# Records supplied
————————

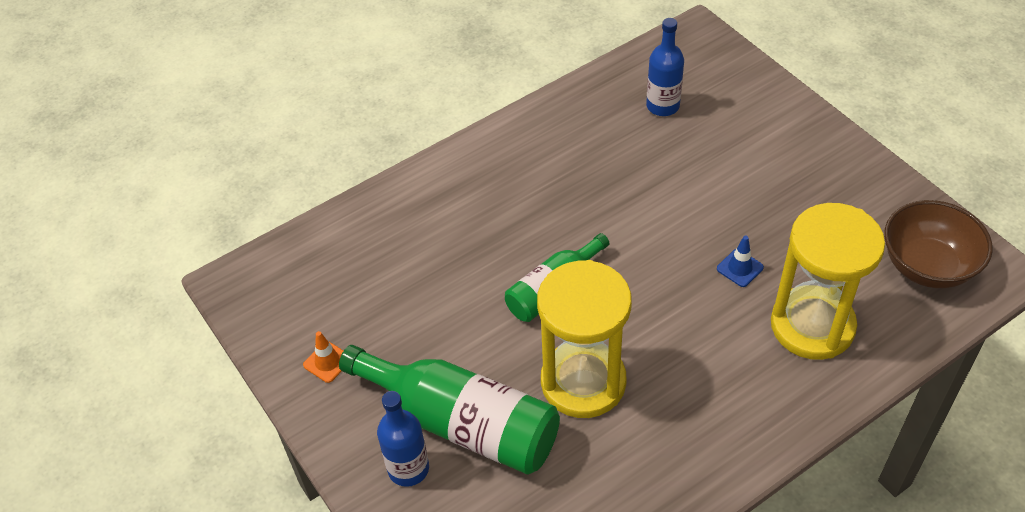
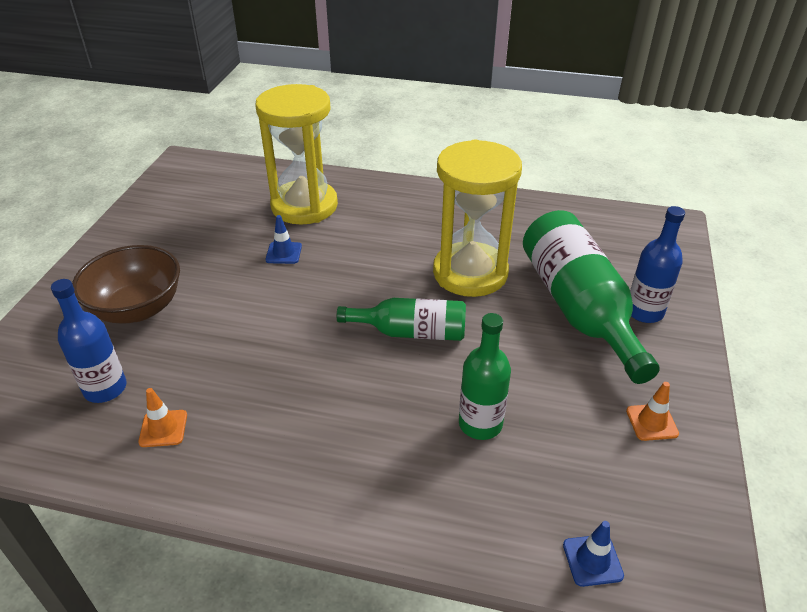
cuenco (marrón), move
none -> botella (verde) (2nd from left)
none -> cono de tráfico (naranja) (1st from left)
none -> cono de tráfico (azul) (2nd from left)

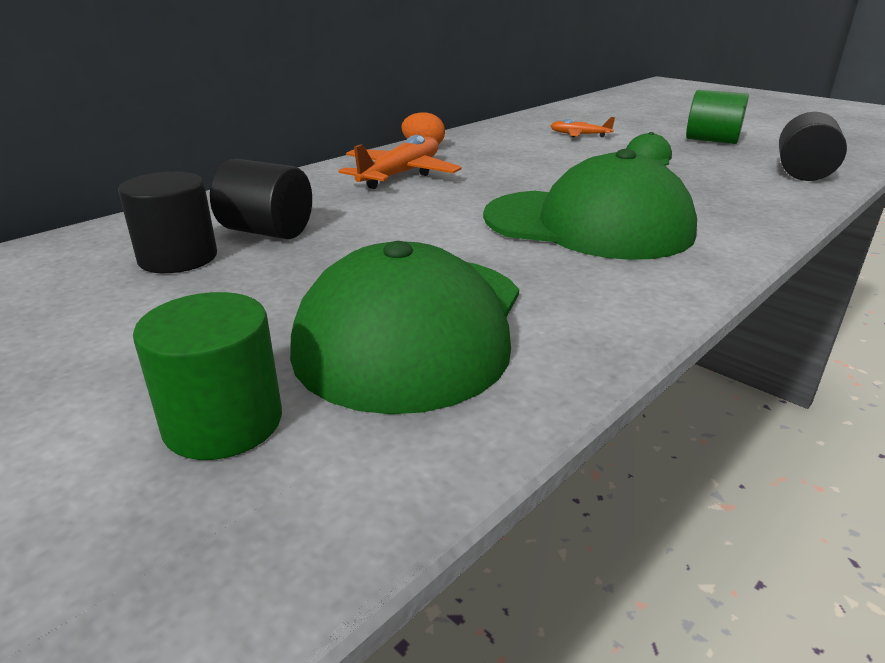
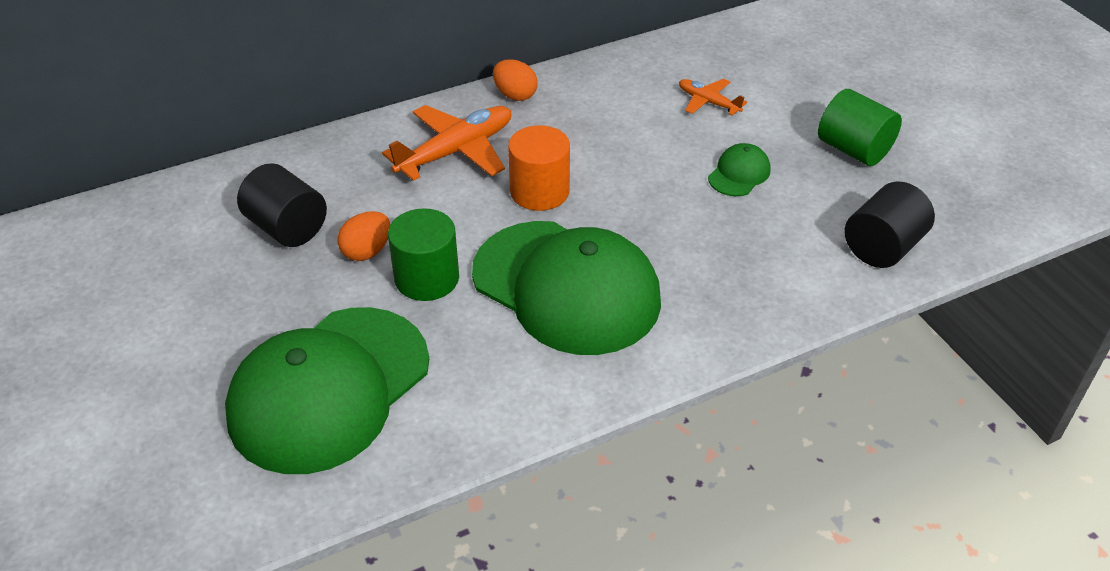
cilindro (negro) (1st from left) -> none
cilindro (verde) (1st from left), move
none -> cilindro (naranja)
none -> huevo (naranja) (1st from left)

————————

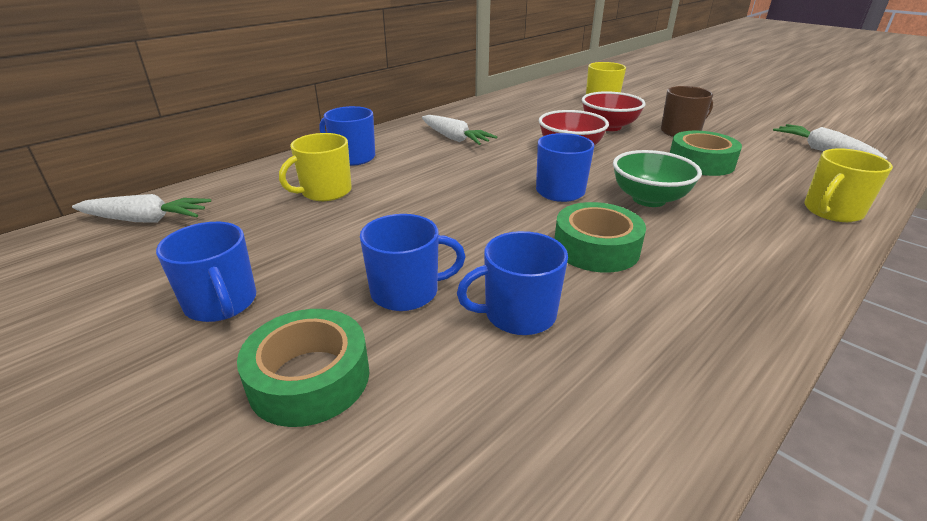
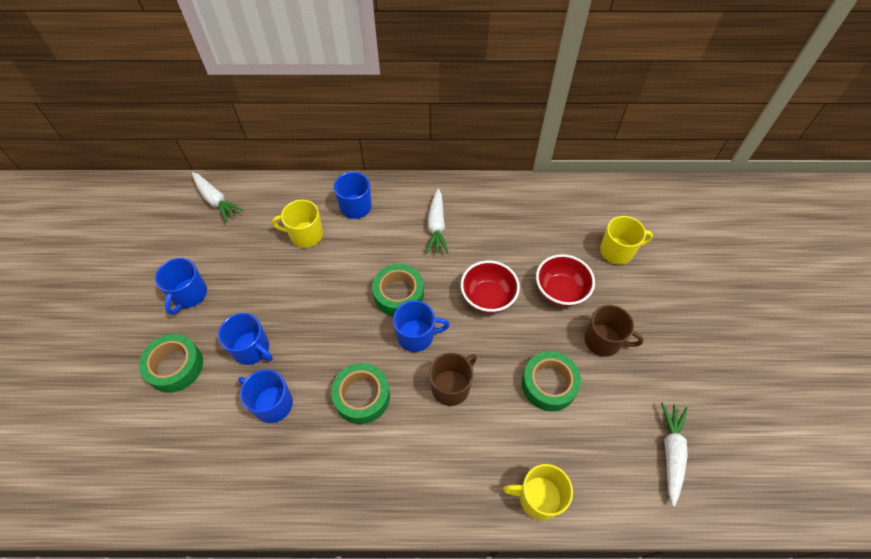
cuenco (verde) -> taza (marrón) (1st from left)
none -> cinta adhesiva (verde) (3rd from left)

————————

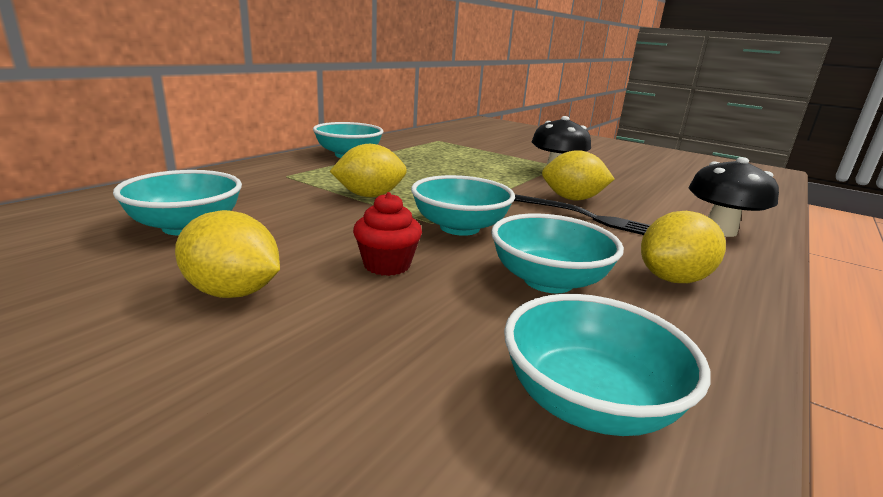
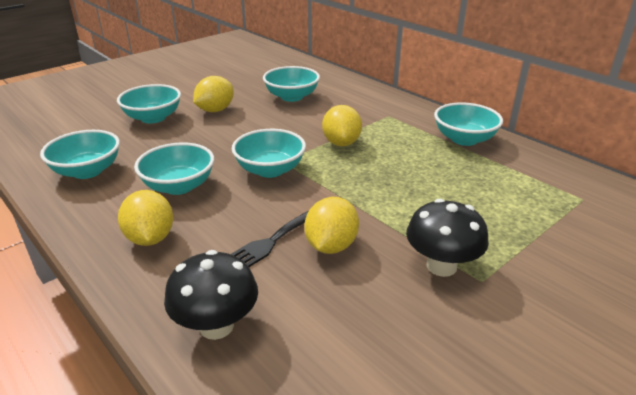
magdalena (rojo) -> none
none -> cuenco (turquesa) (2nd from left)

————————

# What you are asked to do
Copy the entries above exactly, but only from the line holding "cuenco (marrón), move" through the line holding "none -> cono de tráfico (naranja)", both included.

# Completed exercise
cuenco (marrón), move
none -> botella (verde) (2nd from left)
none -> cono de tráfico (naranja) (1st from left)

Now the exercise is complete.